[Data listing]
______

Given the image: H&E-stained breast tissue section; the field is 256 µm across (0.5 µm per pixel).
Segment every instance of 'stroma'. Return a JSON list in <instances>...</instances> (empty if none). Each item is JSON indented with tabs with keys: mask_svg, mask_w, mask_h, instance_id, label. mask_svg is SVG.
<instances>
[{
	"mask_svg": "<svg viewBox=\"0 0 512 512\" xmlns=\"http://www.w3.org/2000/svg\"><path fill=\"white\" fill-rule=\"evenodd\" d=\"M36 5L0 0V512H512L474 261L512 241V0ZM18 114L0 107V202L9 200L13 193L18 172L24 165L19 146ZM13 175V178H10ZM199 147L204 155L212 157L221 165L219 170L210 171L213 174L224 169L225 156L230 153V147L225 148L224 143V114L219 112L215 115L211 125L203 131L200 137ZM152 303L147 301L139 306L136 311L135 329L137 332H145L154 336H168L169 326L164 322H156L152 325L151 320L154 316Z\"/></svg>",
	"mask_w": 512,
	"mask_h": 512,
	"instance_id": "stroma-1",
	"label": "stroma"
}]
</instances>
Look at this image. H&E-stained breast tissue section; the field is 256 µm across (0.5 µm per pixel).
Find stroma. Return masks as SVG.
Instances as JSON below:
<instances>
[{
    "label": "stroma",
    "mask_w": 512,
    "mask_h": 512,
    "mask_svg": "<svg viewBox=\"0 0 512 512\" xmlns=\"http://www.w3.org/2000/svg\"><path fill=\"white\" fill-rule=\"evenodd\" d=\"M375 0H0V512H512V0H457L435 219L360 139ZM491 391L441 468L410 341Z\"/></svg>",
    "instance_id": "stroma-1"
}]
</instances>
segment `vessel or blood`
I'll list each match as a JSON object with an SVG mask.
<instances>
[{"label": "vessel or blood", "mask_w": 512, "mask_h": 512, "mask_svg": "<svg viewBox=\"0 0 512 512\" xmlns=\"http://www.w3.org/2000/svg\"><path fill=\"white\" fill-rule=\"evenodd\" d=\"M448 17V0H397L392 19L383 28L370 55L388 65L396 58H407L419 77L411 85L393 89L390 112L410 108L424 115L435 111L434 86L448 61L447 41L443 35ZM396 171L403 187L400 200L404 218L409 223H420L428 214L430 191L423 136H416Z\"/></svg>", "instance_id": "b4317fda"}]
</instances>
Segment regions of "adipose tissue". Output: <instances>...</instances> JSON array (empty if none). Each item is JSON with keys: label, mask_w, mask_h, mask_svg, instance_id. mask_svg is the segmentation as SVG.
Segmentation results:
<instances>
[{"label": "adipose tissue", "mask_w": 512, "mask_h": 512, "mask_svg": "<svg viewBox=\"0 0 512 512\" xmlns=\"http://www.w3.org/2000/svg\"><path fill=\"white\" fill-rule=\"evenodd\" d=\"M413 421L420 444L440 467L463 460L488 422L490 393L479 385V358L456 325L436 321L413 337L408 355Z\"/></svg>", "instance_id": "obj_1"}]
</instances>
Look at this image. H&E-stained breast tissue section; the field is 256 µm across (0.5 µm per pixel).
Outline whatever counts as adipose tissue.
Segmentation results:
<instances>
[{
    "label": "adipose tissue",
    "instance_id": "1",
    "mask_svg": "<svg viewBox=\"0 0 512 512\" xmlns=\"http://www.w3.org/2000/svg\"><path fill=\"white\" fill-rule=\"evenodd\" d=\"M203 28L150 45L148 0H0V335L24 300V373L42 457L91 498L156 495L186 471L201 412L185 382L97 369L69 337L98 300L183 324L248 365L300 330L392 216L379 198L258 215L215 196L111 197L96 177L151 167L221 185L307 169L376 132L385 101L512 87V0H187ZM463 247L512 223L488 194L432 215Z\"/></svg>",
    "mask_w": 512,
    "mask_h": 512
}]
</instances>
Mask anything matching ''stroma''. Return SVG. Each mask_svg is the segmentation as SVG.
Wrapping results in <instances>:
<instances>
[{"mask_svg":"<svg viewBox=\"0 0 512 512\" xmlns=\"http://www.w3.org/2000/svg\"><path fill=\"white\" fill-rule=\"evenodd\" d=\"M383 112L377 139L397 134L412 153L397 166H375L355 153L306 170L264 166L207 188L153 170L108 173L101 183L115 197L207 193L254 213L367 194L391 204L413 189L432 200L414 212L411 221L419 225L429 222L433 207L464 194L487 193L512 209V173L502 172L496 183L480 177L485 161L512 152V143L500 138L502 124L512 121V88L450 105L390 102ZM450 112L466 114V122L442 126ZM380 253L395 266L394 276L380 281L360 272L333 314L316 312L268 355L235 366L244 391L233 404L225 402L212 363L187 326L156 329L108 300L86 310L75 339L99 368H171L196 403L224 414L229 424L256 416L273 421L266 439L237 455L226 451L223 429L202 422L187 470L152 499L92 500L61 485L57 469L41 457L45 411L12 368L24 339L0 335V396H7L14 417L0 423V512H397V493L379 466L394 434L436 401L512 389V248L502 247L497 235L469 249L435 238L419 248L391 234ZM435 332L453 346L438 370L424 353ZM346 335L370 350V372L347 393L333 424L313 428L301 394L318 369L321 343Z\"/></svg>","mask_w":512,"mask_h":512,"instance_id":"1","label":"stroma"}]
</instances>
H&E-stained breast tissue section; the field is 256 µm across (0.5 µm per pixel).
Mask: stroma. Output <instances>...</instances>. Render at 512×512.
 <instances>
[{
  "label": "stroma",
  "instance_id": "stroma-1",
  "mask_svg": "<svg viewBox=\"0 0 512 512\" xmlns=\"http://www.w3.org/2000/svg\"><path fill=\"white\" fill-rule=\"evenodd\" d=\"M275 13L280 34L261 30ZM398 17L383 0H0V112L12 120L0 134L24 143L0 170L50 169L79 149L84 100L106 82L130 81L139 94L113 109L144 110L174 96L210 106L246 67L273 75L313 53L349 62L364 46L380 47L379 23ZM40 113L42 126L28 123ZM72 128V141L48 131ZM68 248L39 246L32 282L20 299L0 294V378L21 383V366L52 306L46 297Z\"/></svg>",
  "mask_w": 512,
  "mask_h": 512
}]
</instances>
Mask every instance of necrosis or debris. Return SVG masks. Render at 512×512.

______

:: EXERCISE BRIEF ::
Retype the data in full and match it exactly.

:: COMPLETED TASK ::
Given the image: H&E-stained breast tissue section; the field is 256 µm across (0.5 µm per pixel).
Segment every instance of 'stroma'. Return a JSON list in <instances>...</instances> (empty if none). Each item is JSON indented with tabs with keys: mask_svg, mask_w, mask_h, instance_id, label. mask_svg is SVG.
<instances>
[{
	"mask_svg": "<svg viewBox=\"0 0 512 512\" xmlns=\"http://www.w3.org/2000/svg\"><path fill=\"white\" fill-rule=\"evenodd\" d=\"M36 5L0 0V512H512L474 261L512 241V0ZM18 114L0 107V202L9 200L13 193L18 172L24 165L19 146ZM13 175V178H10ZM199 147L204 155L212 157L221 165L219 170L210 171L213 174L224 169L225 156L230 153V147L225 148L224 143V114L219 112L215 115L211 125L203 131L200 137ZM152 303L147 301L139 306L136 311L135 329L137 332H145L154 336H168L169 326L164 322H156L152 325L151 320L154 316Z\"/></svg>",
	"mask_w": 512,
	"mask_h": 512,
	"instance_id": "stroma-1",
	"label": "stroma"
}]
</instances>
Look at this image. H&E-stained breast tissue section; the field is 256 µm across (0.5 µm per pixel).
Find stroma. Return masks as SVG.
Instances as JSON below:
<instances>
[{
    "label": "stroma",
    "mask_w": 512,
    "mask_h": 512,
    "mask_svg": "<svg viewBox=\"0 0 512 512\" xmlns=\"http://www.w3.org/2000/svg\"><path fill=\"white\" fill-rule=\"evenodd\" d=\"M375 0H0V512H512V0H457L435 219L360 139ZM491 391L441 468L410 341Z\"/></svg>",
    "instance_id": "stroma-1"
}]
</instances>
segment `vessel or blood`
I'll list each match as a JSON object with an SVG mask.
<instances>
[{"label": "vessel or blood", "mask_w": 512, "mask_h": 512, "mask_svg": "<svg viewBox=\"0 0 512 512\" xmlns=\"http://www.w3.org/2000/svg\"><path fill=\"white\" fill-rule=\"evenodd\" d=\"M448 17V0H397L392 19L383 28L370 55L388 65L396 58H407L419 77L411 85L393 89L390 112L410 108L424 115L435 111L434 86L448 61L447 41L443 35ZM396 171L403 187L400 200L404 218L409 223H420L428 214L430 191L423 136H416Z\"/></svg>", "instance_id": "b4317fda"}]
</instances>
Segment regions of "adipose tissue". Output: <instances>...</instances> JSON array (empty if none). Each item is JSON with keys: label, mask_w, mask_h, mask_svg, instance_id. mask_svg is the segmentation as SVG.
Segmentation results:
<instances>
[{"label": "adipose tissue", "mask_w": 512, "mask_h": 512, "mask_svg": "<svg viewBox=\"0 0 512 512\" xmlns=\"http://www.w3.org/2000/svg\"><path fill=\"white\" fill-rule=\"evenodd\" d=\"M413 421L420 444L440 467L463 460L488 422L490 393L479 385V358L456 325L436 321L413 337L408 355Z\"/></svg>", "instance_id": "obj_1"}]
</instances>
Look at this image. H&E-stained breast tissue section; the field is 256 µm across (0.5 µm per pixel).
Outline whatever counts as adipose tissue.
Segmentation results:
<instances>
[{
    "label": "adipose tissue",
    "instance_id": "1",
    "mask_svg": "<svg viewBox=\"0 0 512 512\" xmlns=\"http://www.w3.org/2000/svg\"><path fill=\"white\" fill-rule=\"evenodd\" d=\"M203 28L150 45L148 0H0V335L24 300V373L42 457L91 498L156 495L186 471L201 412L185 382L97 369L69 337L98 300L183 324L248 365L300 330L392 216L379 198L258 215L215 196L111 197L96 177L151 167L221 185L307 169L376 132L385 101L512 87V0H187ZM463 247L512 223L488 194L432 215Z\"/></svg>",
    "mask_w": 512,
    "mask_h": 512
}]
</instances>
Mask anything matching ''stroma''. Return SVG. Each mask_svg is the segmentation as SVG.
Wrapping results in <instances>:
<instances>
[{"mask_svg":"<svg viewBox=\"0 0 512 512\" xmlns=\"http://www.w3.org/2000/svg\"><path fill=\"white\" fill-rule=\"evenodd\" d=\"M383 112L377 139L397 134L412 153L397 166H375L355 153L306 170L264 166L207 188L153 170L108 173L101 183L115 197L207 193L254 213L367 194L391 204L413 189L432 200L414 212L411 221L419 225L429 222L433 207L464 194L487 193L512 209V173L502 172L496 183L480 177L485 161L512 152V143L500 138L502 124L512 121V88L450 105L390 102ZM450 112L466 114V122L442 126ZM380 253L395 266L394 276L380 281L360 272L333 314L316 312L268 355L235 366L244 391L233 404L225 402L212 363L187 326L156 329L108 300L86 310L75 339L99 368H171L196 403L224 414L229 424L256 416L273 421L266 439L237 455L226 451L223 429L202 422L187 470L152 499L92 500L61 485L57 469L41 457L45 411L12 368L24 339L0 335V396H7L14 417L0 423V512H397V493L379 466L394 434L436 401L512 389V248L502 247L497 235L469 249L435 238L419 248L391 234ZM435 332L453 346L438 370L424 353ZM346 335L370 350V372L347 393L333 424L313 428L301 394L318 369L321 343Z\"/></svg>","mask_w":512,"mask_h":512,"instance_id":"1","label":"stroma"}]
</instances>
H&E-stained breast tissue section; the field is 256 µm across (0.5 µm per pixel).
Mask: stroma. Output <instances>...</instances>. Render at 512×512.
 <instances>
[{
  "label": "stroma",
  "instance_id": "stroma-1",
  "mask_svg": "<svg viewBox=\"0 0 512 512\" xmlns=\"http://www.w3.org/2000/svg\"><path fill=\"white\" fill-rule=\"evenodd\" d=\"M275 13L280 34L261 30ZM398 17L383 0H0V112L12 120L0 134L24 143L0 170L50 169L79 149L84 100L106 82L130 81L139 94L113 109L144 110L174 96L210 106L246 67L273 75L313 53L349 62L364 46L380 47L379 23ZM40 113L42 126L28 123ZM72 128V141L48 131ZM68 248L39 246L32 282L20 299L0 294V378L21 383V366L52 306L46 297Z\"/></svg>",
  "mask_w": 512,
  "mask_h": 512
}]
</instances>
Mask every instance of necrosis or debris. Return SVG masks. Render at 512×512.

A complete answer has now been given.